▶ [Task details]
Images stay out. Everything else in the records is repeated exactly.

# # # # #

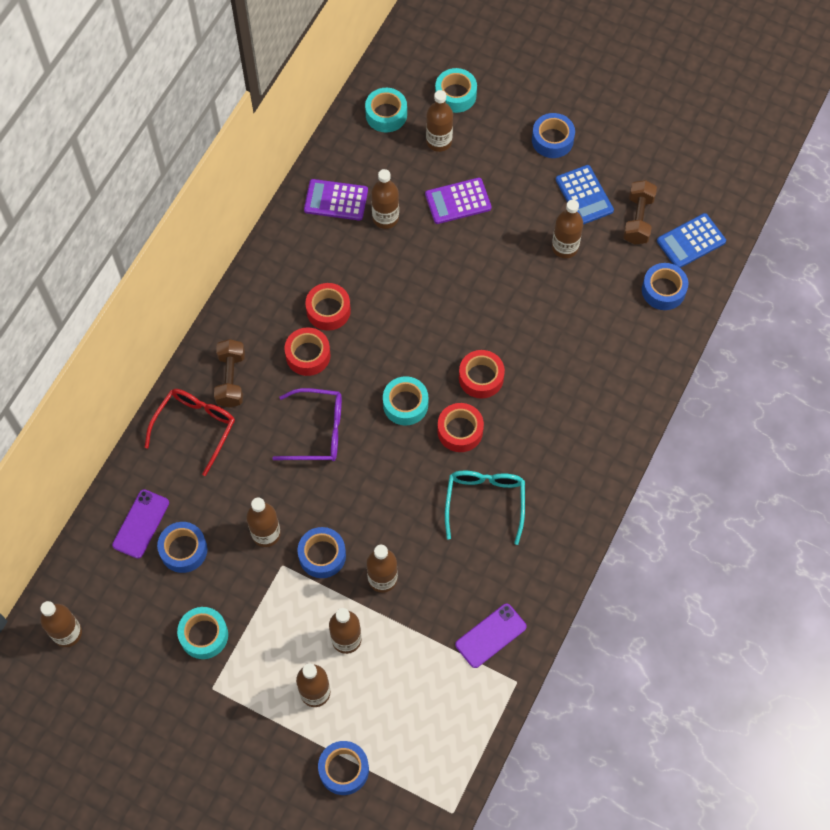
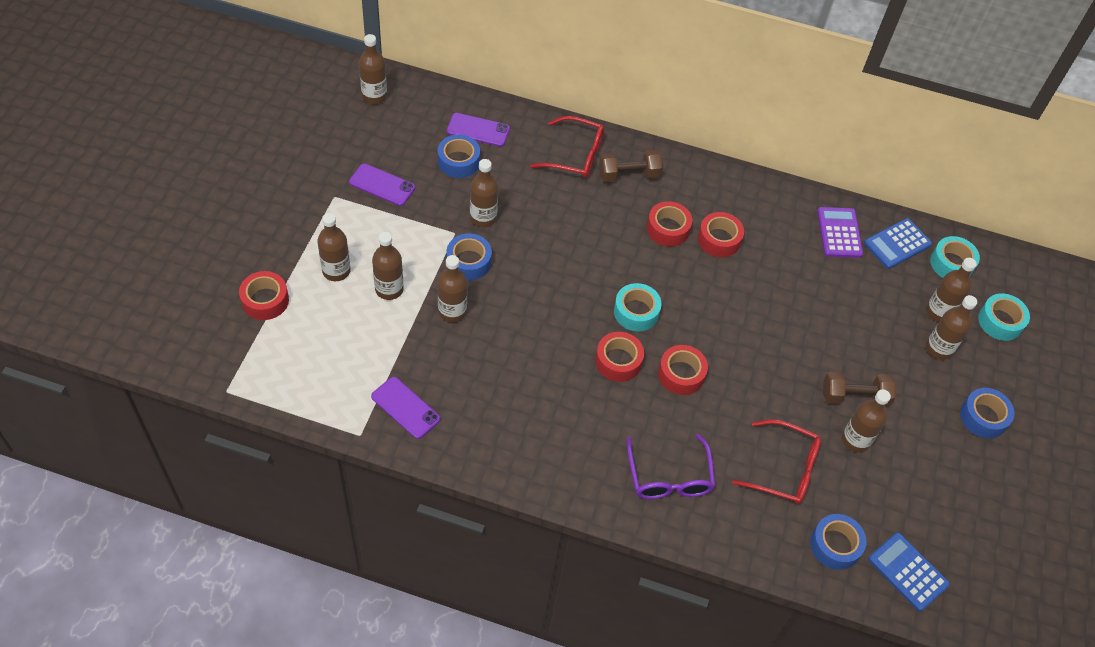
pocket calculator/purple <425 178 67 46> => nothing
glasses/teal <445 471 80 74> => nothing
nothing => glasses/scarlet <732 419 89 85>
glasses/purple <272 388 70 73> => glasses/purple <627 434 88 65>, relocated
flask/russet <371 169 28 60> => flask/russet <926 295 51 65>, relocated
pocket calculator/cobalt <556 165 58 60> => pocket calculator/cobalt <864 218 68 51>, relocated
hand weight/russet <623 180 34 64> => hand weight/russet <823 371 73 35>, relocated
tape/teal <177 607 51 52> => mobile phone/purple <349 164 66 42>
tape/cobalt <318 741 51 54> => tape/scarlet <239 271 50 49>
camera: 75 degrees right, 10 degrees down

# # # # #

▶ [Expected output]
pocket calculator/purple <425 178 67 46> => nothing
glasses/teal <445 471 80 74> => nothing
nothing => glasses/scarlet <732 419 89 85>
glasses/purple <272 388 70 73> => glasses/purple <627 434 88 65>, relocated
flask/russet <371 169 28 60> => flask/russet <926 295 51 65>, relocated
pocket calculator/cobalt <556 165 58 60> => pocket calculator/cobalt <864 218 68 51>, relocated
hand weight/russet <623 180 34 64> => hand weight/russet <823 371 73 35>, relocated
tape/teal <177 607 51 52> => mobile phone/purple <349 164 66 42>
tape/cobalt <318 741 51 54> => tape/scarlet <239 271 50 49>
camera: 75 degrees right, 10 degrees down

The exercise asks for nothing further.